■ To do
Render the lines of the material as a numbered list, dropping any blank lines and omitting the pictures.

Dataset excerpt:
========================

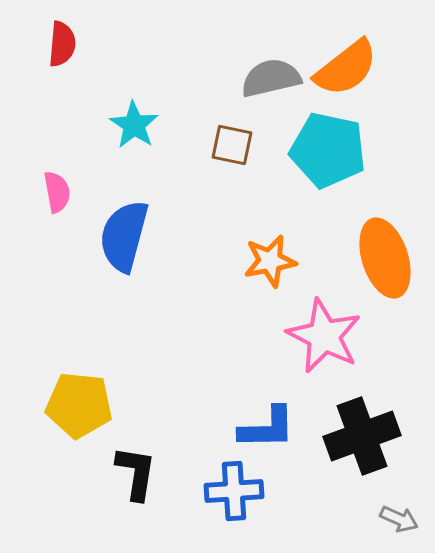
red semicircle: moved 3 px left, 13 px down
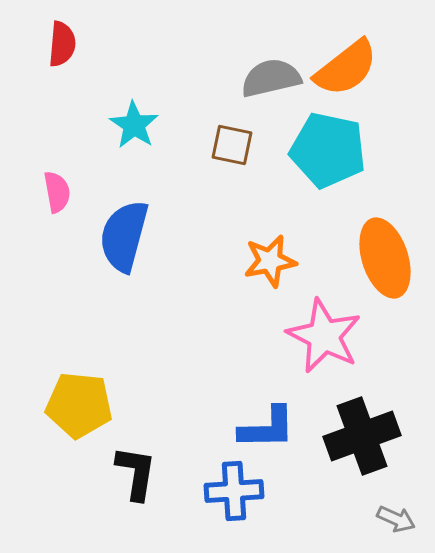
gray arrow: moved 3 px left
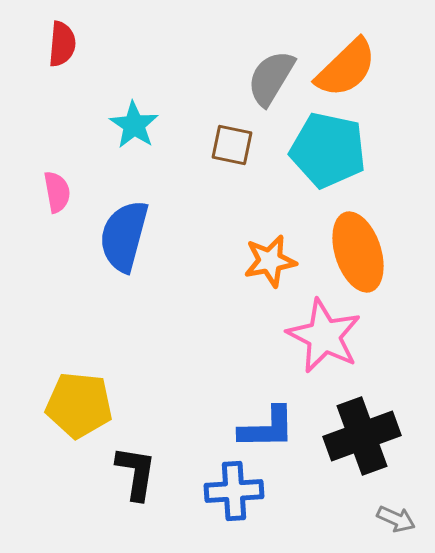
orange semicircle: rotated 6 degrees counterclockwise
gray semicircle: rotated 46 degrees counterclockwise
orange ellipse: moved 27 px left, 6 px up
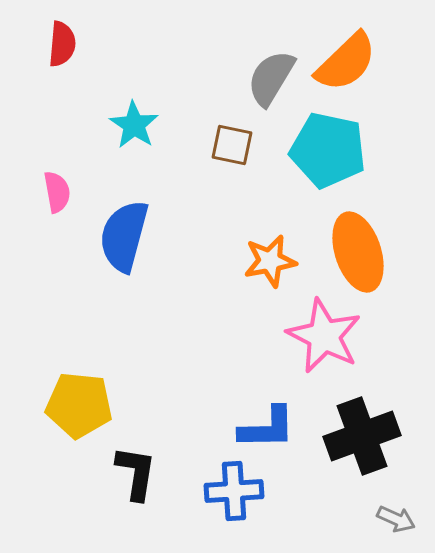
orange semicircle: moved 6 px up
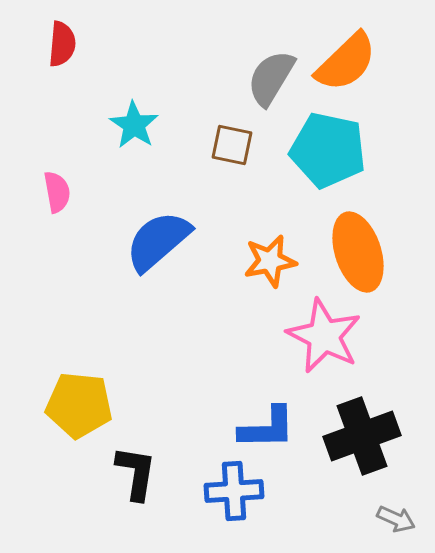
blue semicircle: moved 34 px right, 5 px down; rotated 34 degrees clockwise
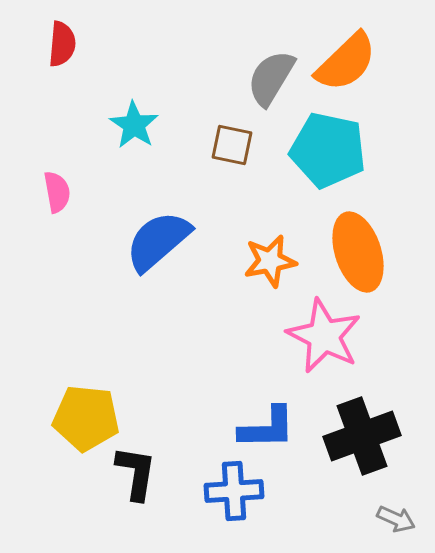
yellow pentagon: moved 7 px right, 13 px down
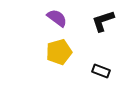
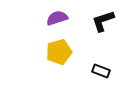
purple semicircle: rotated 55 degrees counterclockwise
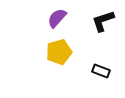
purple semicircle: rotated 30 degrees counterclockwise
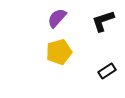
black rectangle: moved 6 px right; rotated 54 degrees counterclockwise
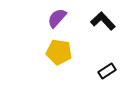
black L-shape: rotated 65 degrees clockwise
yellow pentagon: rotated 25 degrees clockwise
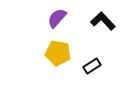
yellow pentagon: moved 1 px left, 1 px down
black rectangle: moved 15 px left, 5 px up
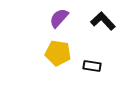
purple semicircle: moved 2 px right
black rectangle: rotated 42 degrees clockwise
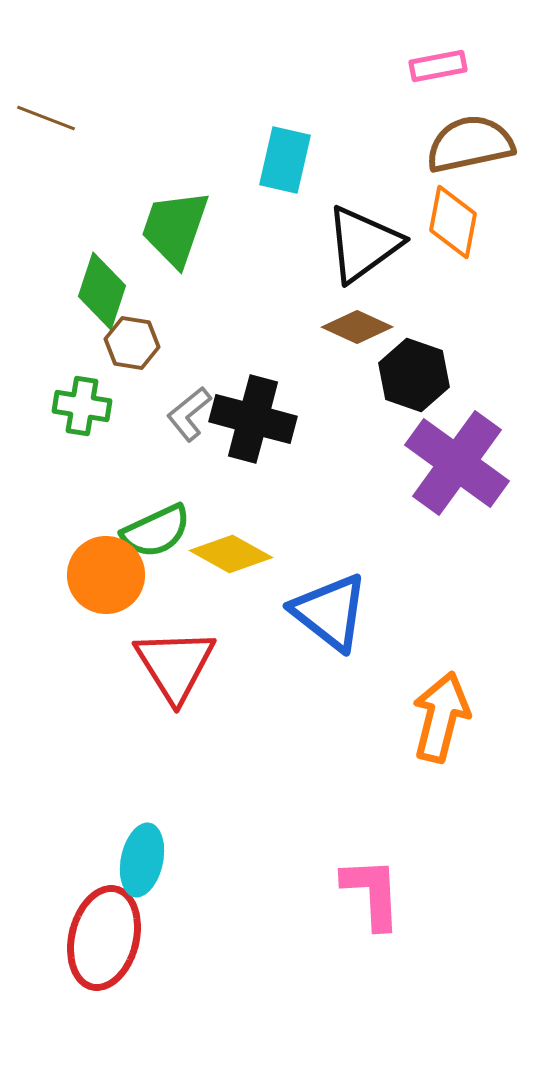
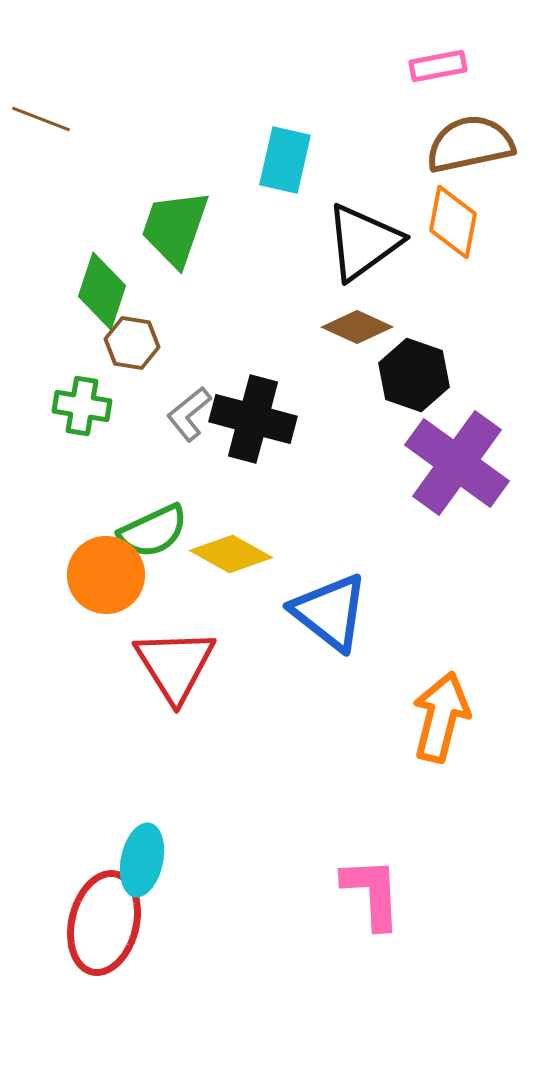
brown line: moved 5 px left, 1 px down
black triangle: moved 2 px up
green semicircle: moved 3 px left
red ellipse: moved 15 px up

========================

■ Output
1. red semicircle: moved 3 px left, 13 px down
2. gray arrow: moved 3 px left
3. orange semicircle: rotated 6 degrees counterclockwise
4. gray semicircle: rotated 46 degrees counterclockwise
5. orange ellipse: moved 27 px left, 6 px up
6. orange semicircle: moved 6 px up
7. blue semicircle: moved 34 px right, 5 px down; rotated 34 degrees clockwise
8. yellow pentagon: moved 7 px right, 13 px down
9. purple semicircle: rotated 55 degrees counterclockwise
10. purple semicircle: rotated 30 degrees counterclockwise
11. black rectangle: moved 6 px right; rotated 54 degrees counterclockwise
12. black L-shape: rotated 65 degrees clockwise
13. yellow pentagon: rotated 25 degrees clockwise
14. yellow pentagon: moved 1 px left, 1 px down
15. black rectangle: moved 15 px left, 5 px up
16. purple semicircle: moved 2 px right
17. black rectangle: rotated 42 degrees clockwise
18. brown line: moved 5 px left, 1 px down
19. black triangle: moved 2 px up
20. green semicircle: moved 3 px left
21. red ellipse: moved 15 px up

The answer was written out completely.